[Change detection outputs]
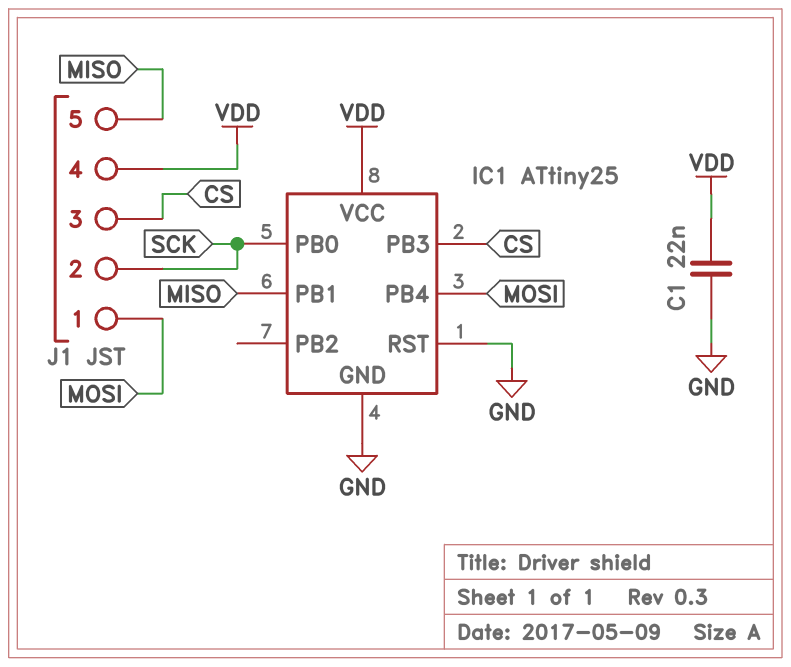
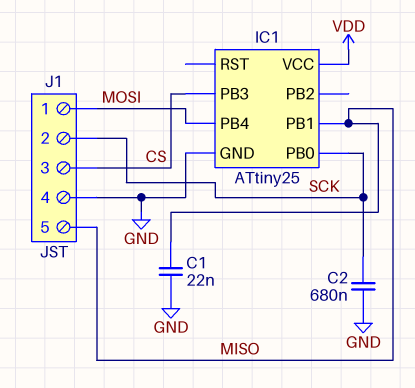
C1: 22nF (GND, VDD) -> 22nF (GND, MISO)
C2: none -> 680nF (GND, SCK)
IC1 pin RST: GND -> none
J1 pin 4: VDD -> GND

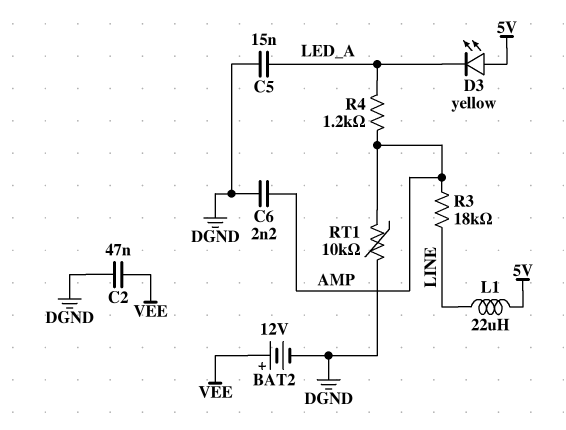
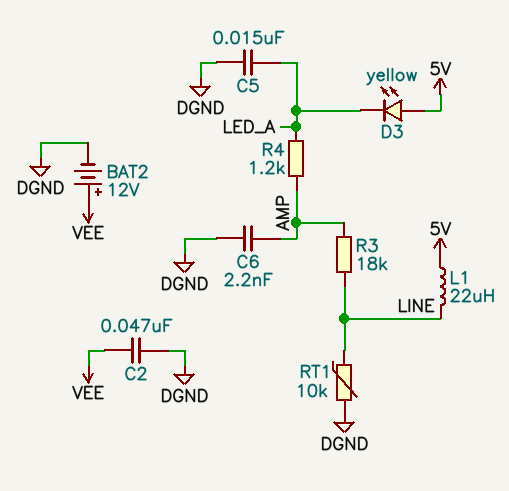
RT1: 10k (AMP, DGND) -> 10k (DGND, LINE)

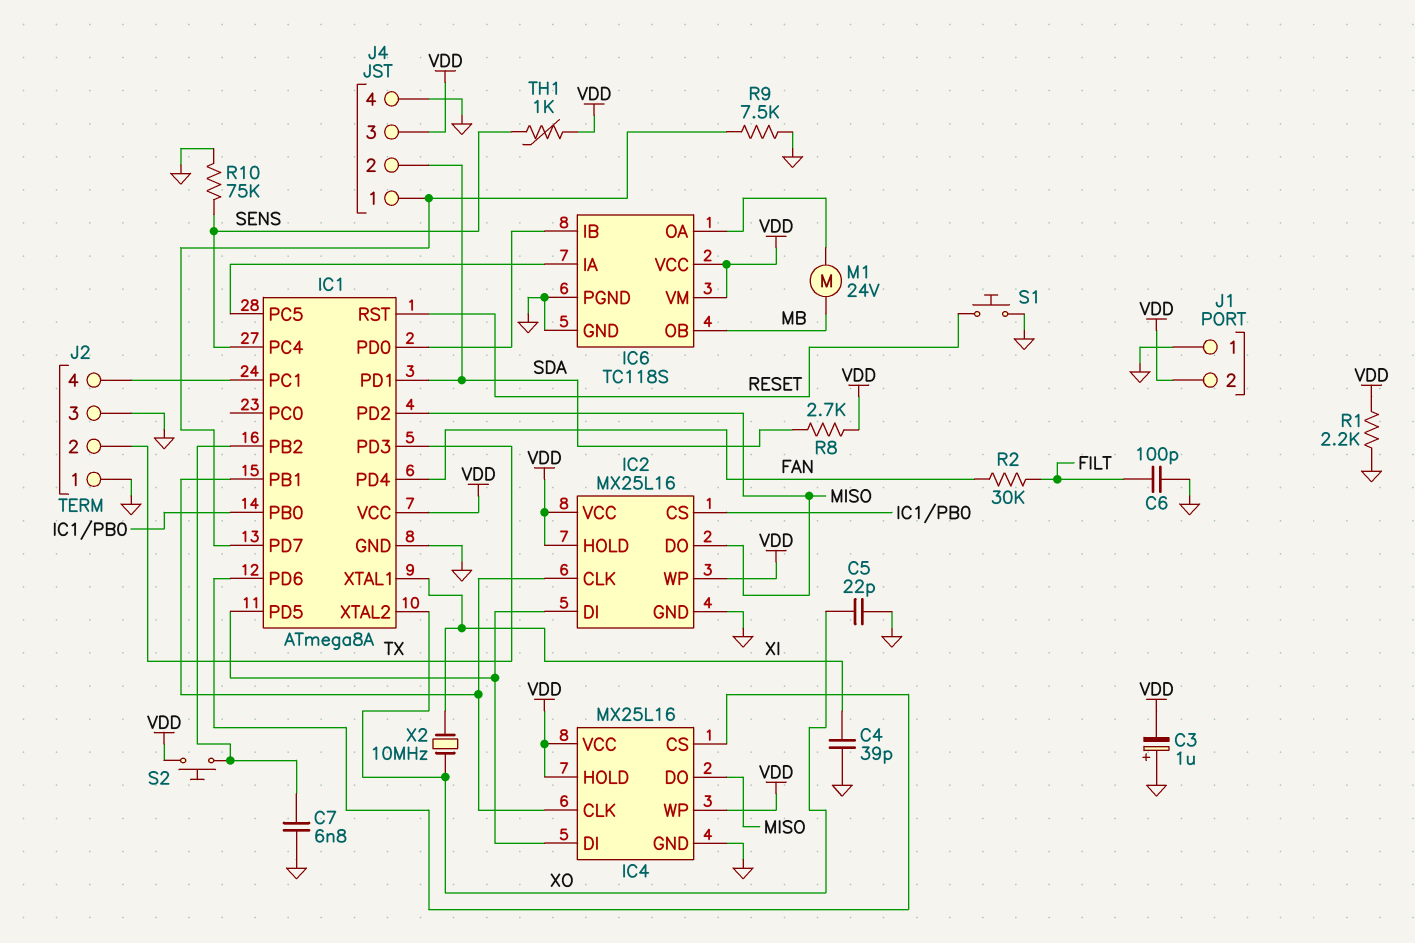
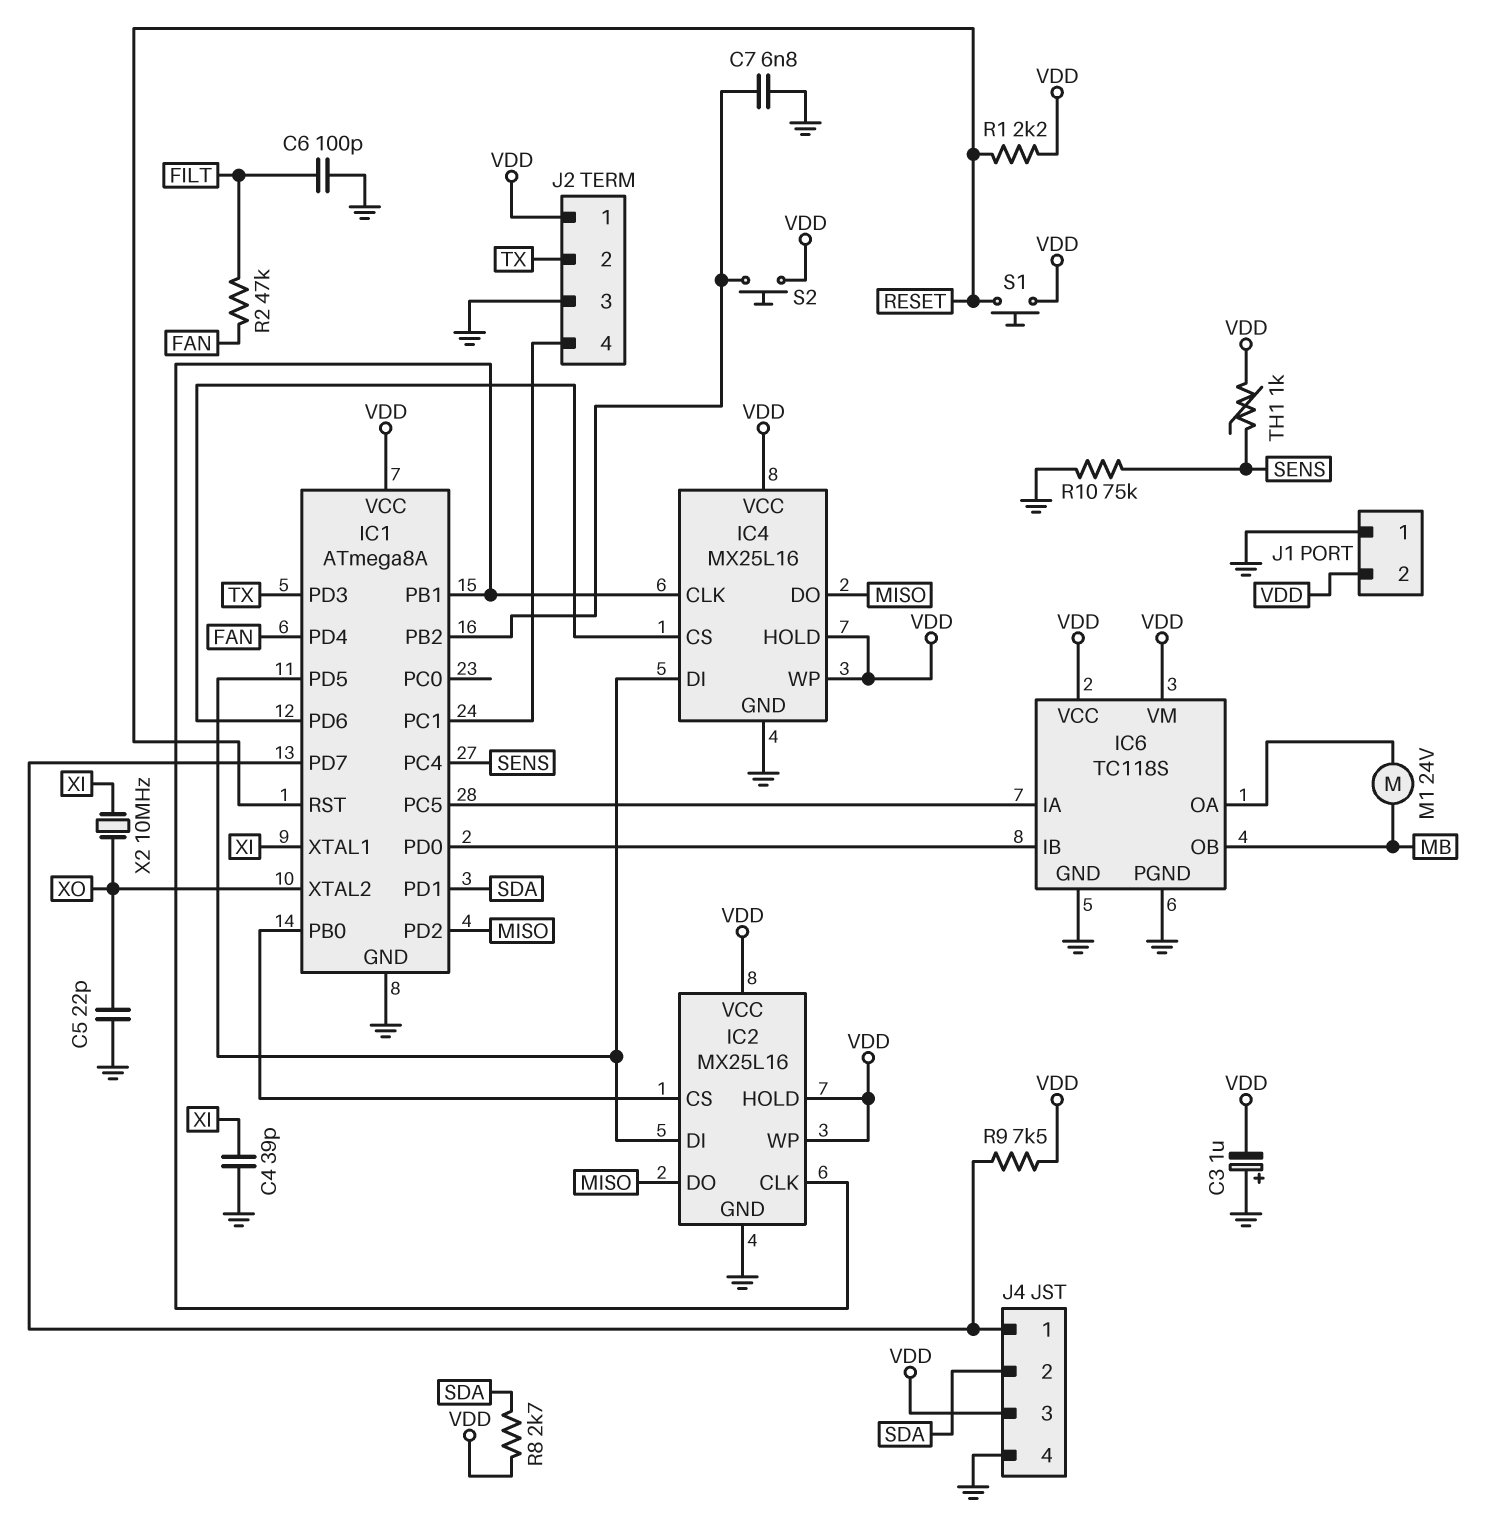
J2 pin 1: GND -> VDD
R1: 2.2k (GND, VDD) -> 2.2k (RESET, VDD)
R2: 30k (FAN, FILT) -> 47k (FAN, FILT)
R9: 7.5k (GND, IC1/PD7) -> 7.5k (IC1/PD7, VDD)
S1: button (GND, RESET) -> button (RESET, VDD)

# Task objective
Copy word for word the lines of the records above from the one with "C2: none -> 680nF (GND, SCK)" up to and including the one with "R2: 30k (FAN, FILT) -> 47k (FAN, FILT)". Skip the pictures.

# Result of the task
C2: none -> 680nF (GND, SCK)
IC1 pin RST: GND -> none
J1 pin 4: VDD -> GND

RT1: 10k (AMP, DGND) -> 10k (DGND, LINE)

J2 pin 1: GND -> VDD
R1: 2.2k (GND, VDD) -> 2.2k (RESET, VDD)
R2: 30k (FAN, FILT) -> 47k (FAN, FILT)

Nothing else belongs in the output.